━━━━━ DATA PROVIDED

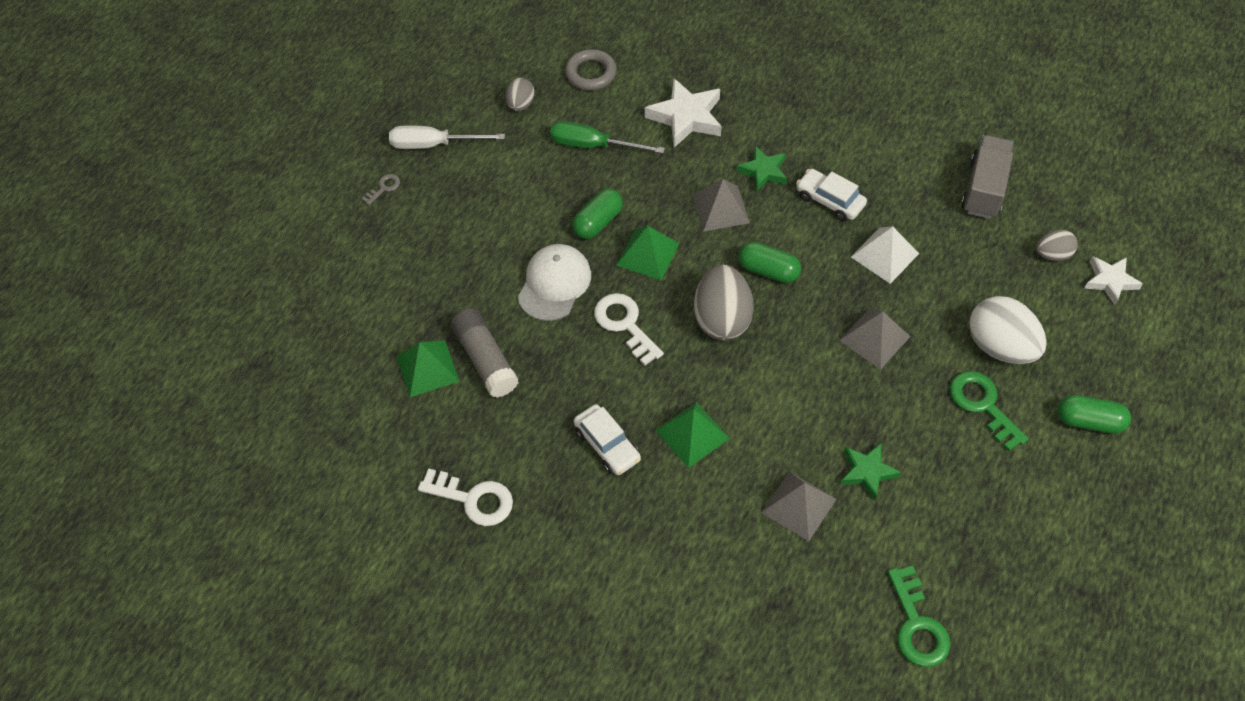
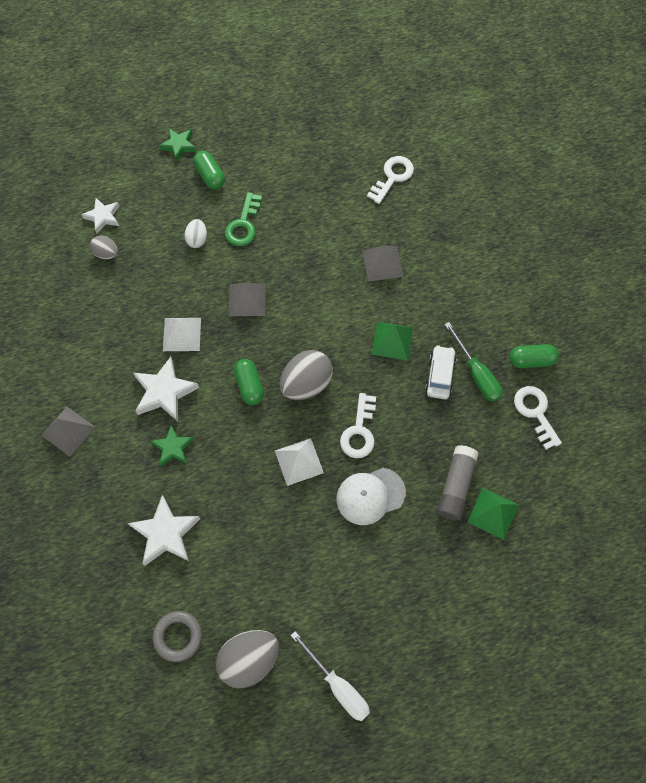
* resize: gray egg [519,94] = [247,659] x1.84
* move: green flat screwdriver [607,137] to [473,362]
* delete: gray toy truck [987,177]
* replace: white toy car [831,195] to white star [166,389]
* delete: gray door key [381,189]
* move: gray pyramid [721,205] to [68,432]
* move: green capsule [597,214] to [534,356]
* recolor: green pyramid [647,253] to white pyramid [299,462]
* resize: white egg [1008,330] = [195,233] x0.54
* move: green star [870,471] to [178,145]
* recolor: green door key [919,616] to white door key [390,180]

━━━━━━━━━━

• WHAT YOU WILL DO
Copy every record verbatim while leaving each picture out.

• RESPONSE BELOW
* resize: gray egg [519,94] = [247,659] x1.84
* move: green flat screwdriver [607,137] to [473,362]
* delete: gray toy truck [987,177]
* replace: white toy car [831,195] to white star [166,389]
* delete: gray door key [381,189]
* move: gray pyramid [721,205] to [68,432]
* move: green capsule [597,214] to [534,356]
* recolor: green pyramid [647,253] to white pyramid [299,462]
* resize: white egg [1008,330] = [195,233] x0.54
* move: green star [870,471] to [178,145]
* recolor: green door key [919,616] to white door key [390,180]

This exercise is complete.